> _Dataset records_:
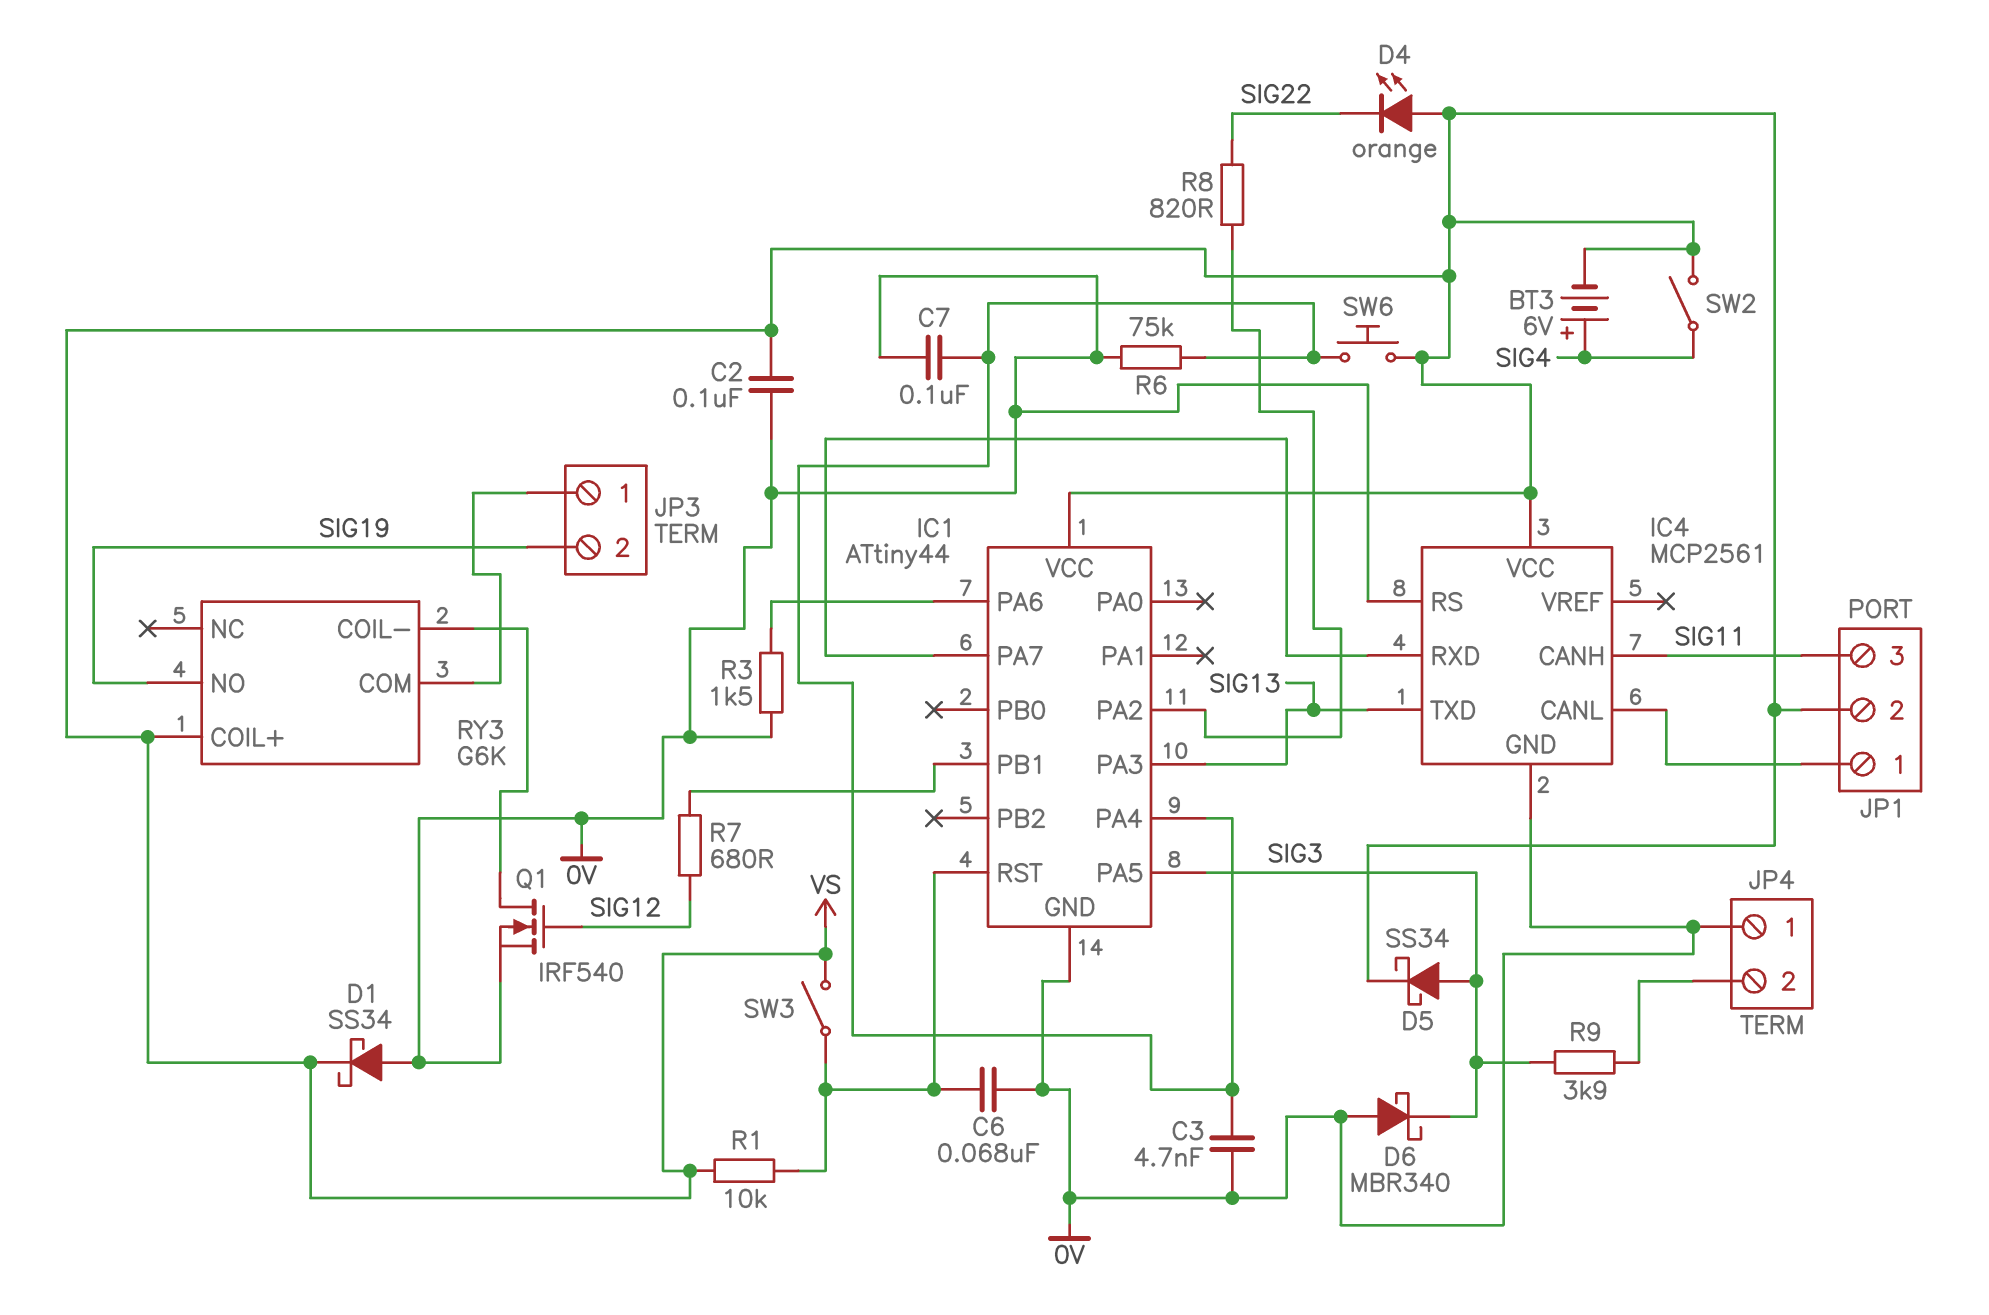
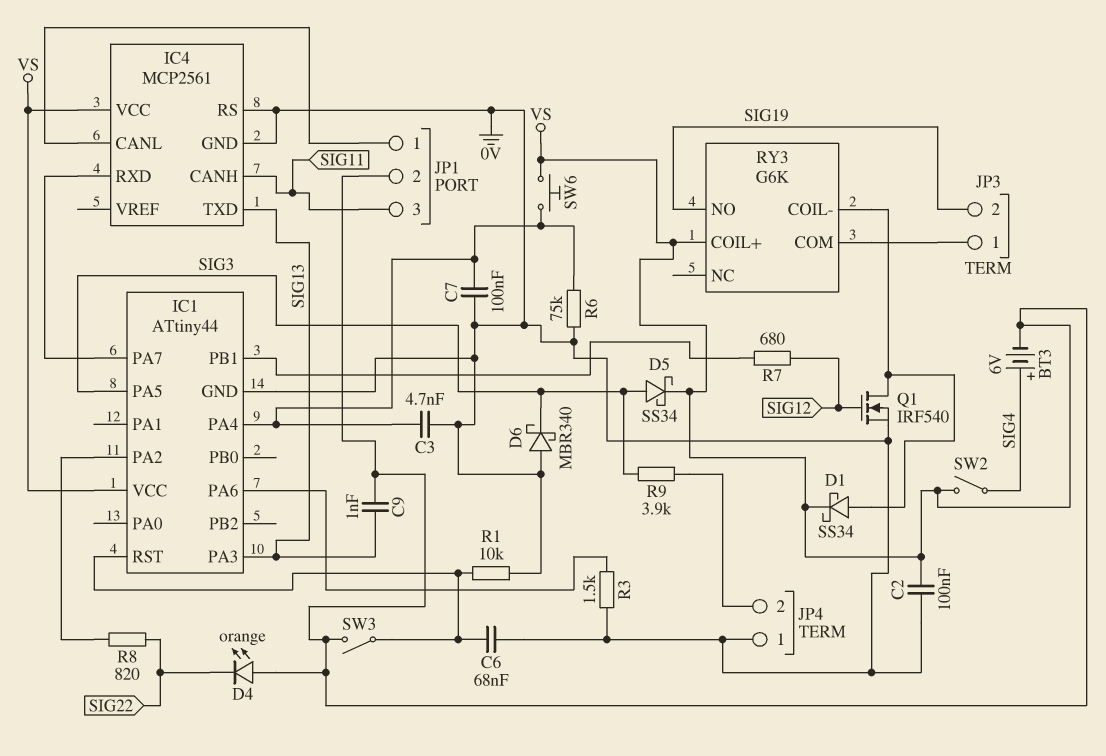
C9: none -> 1nF (SIG13, VS)
D1: schottky SS34 (A 0V, K VS) -> schottky SS34 (A RY3/COIL-, K VS)
R1: 10k (IC1/RST, VS) -> 10k (0V, IC1/RST)

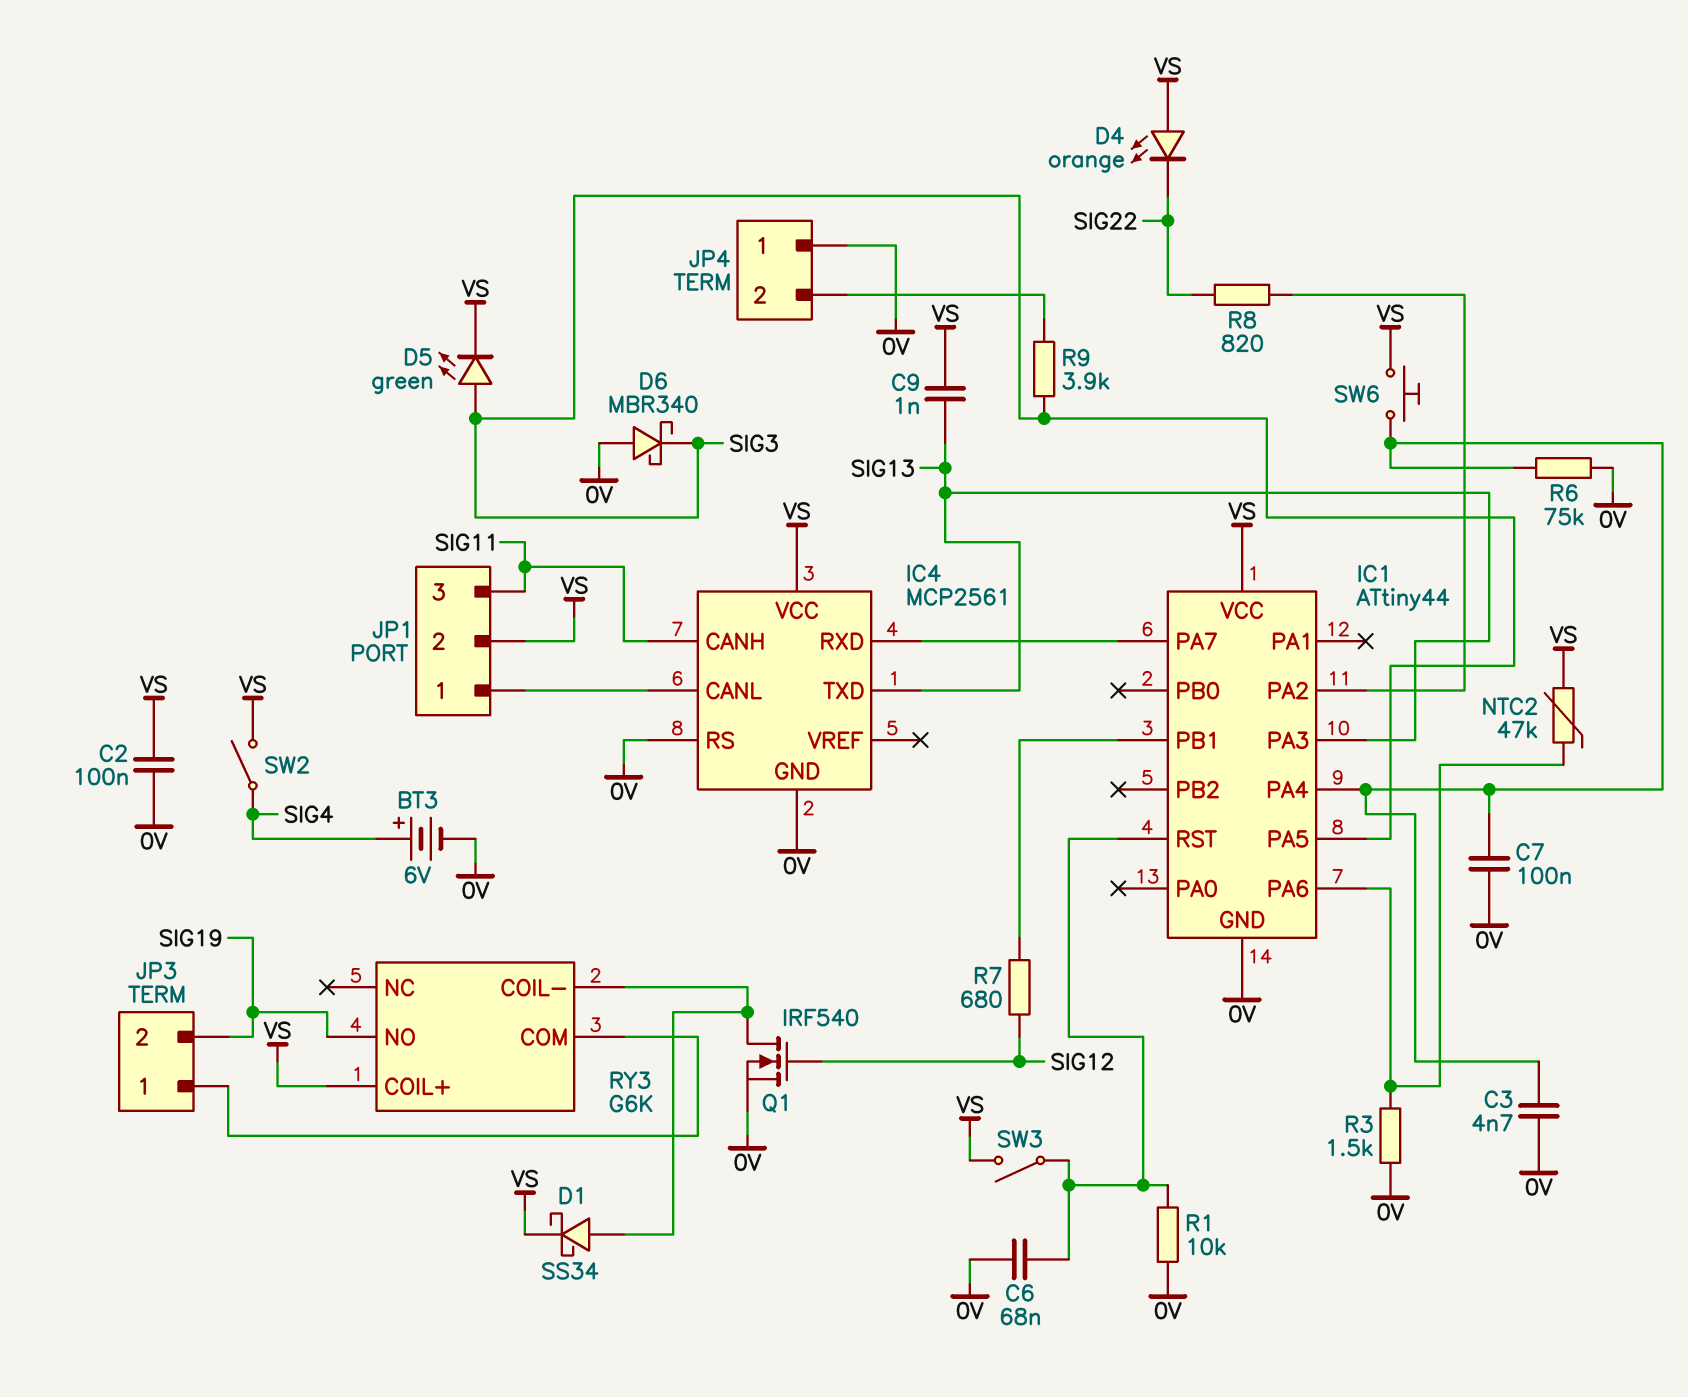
BT3: 6V (plus SIG4, minus VS) -> 6V (plus SIG4, minus 0V)
D5: schottky SS34 (A SIG3, K VS) -> LED green (A SIG3, K VS)
NTC2: none -> 47k (IC1/PA6, VS)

> _Activity_: Give a verbatim transcription of the entries, leaving out the pictures.

> _Answer area_:
C9: none -> 1nF (SIG13, VS)
D1: schottky SS34 (A 0V, K VS) -> schottky SS34 (A RY3/COIL-, K VS)
R1: 10k (IC1/RST, VS) -> 10k (0V, IC1/RST)

BT3: 6V (plus SIG4, minus VS) -> 6V (plus SIG4, minus 0V)
D5: schottky SS34 (A SIG3, K VS) -> LED green (A SIG3, K VS)
NTC2: none -> 47k (IC1/PA6, VS)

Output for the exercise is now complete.